| Task goal |
Retype each record shown below, leaving every character as it is.

==== Dataset entries

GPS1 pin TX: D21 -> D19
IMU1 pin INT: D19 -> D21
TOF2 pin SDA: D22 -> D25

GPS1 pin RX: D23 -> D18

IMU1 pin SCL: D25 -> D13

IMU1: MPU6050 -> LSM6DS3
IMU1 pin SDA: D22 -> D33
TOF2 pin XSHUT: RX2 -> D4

========

| Answer to this exercise |
GPS1 pin TX: D21 -> D19
IMU1 pin INT: D19 -> D21
TOF2 pin SDA: D22 -> D25

GPS1 pin RX: D23 -> D18

IMU1 pin SCL: D25 -> D13

IMU1: MPU6050 -> LSM6DS3
IMU1 pin SDA: D22 -> D33
TOF2 pin XSHUT: RX2 -> D4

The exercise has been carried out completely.